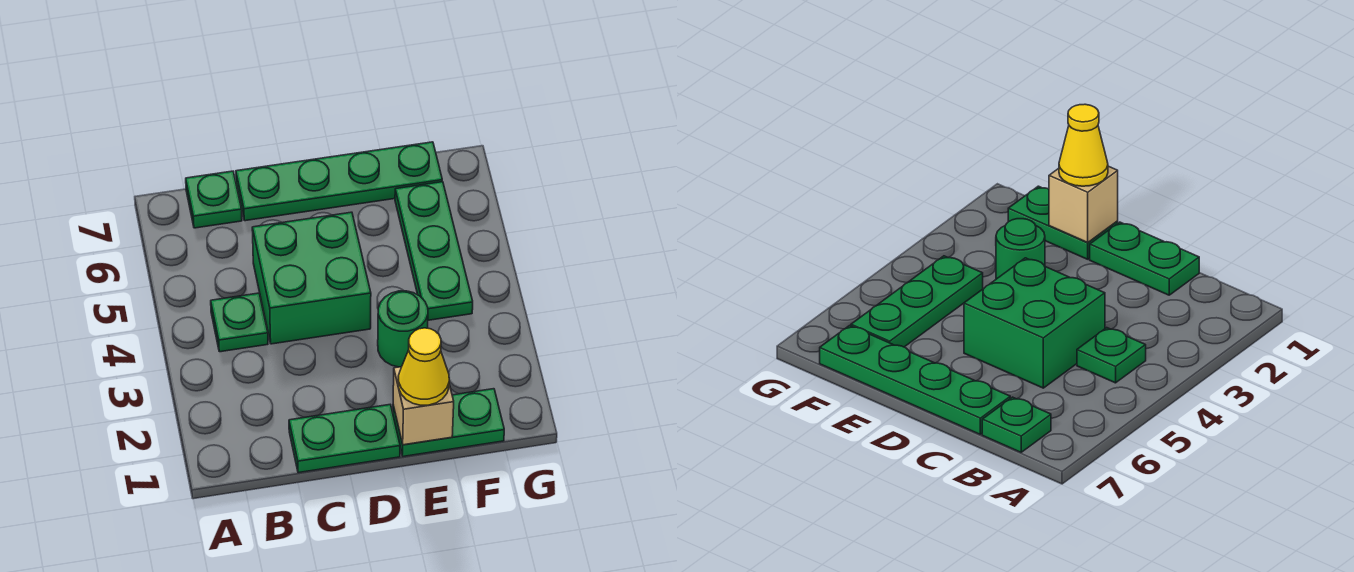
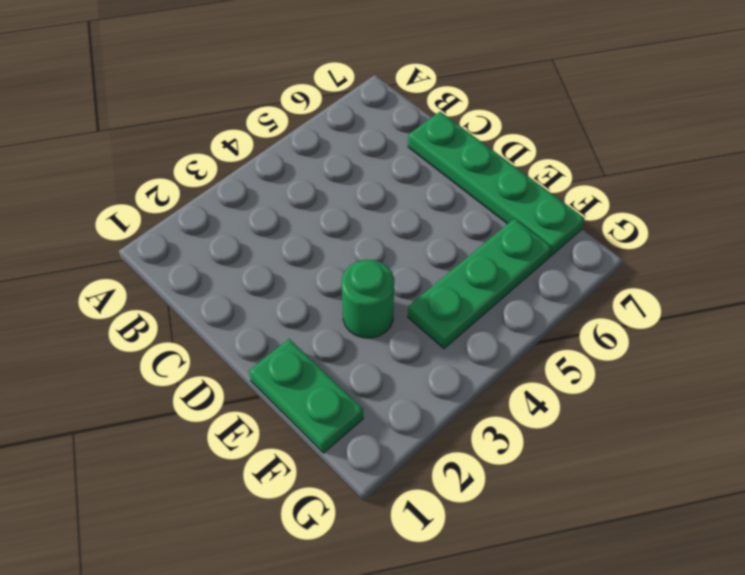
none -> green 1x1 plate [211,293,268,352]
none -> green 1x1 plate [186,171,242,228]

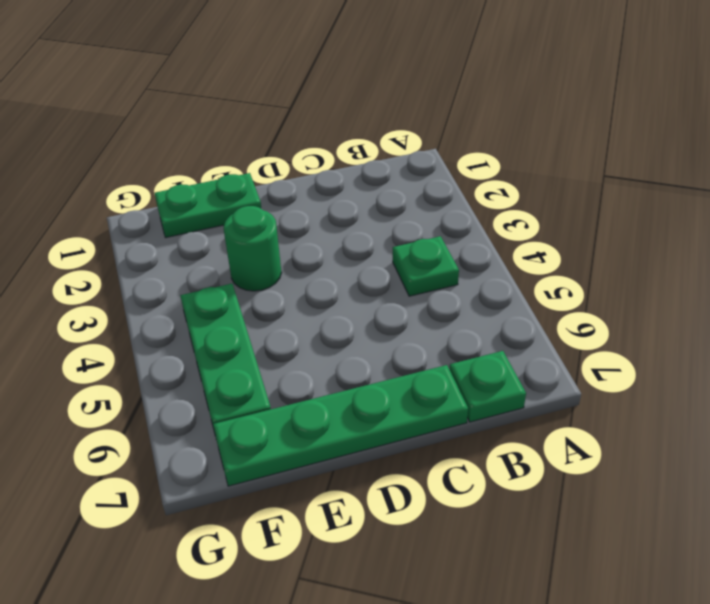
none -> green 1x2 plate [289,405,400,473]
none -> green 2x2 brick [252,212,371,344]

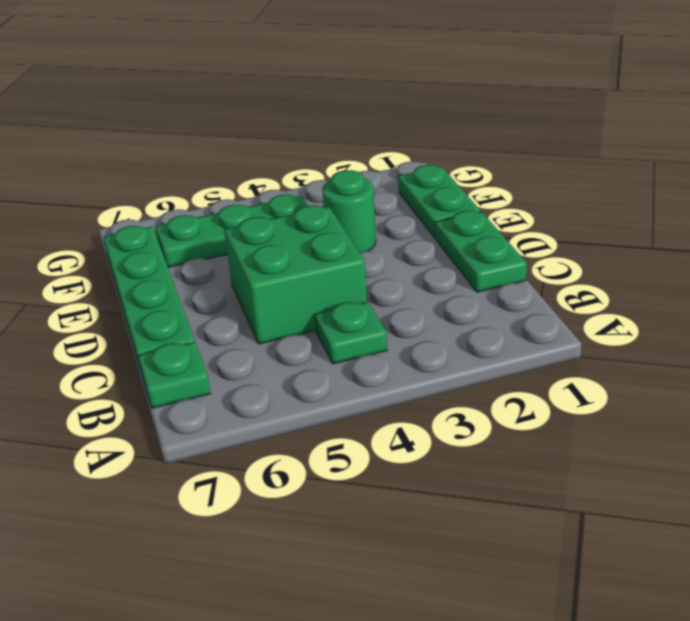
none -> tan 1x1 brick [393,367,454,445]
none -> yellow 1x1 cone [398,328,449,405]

━━━━━━━━

WHAT IS REQUIRED:
Copy all lines from the data above that contain the word "green".

EXERCISE OUTPUT:
none -> green 1x1 plate [211,293,268,352]
none -> green 1x1 plate [186,171,242,228]
none -> green 1x2 plate [289,405,400,473]
none -> green 2x2 brick [252,212,371,344]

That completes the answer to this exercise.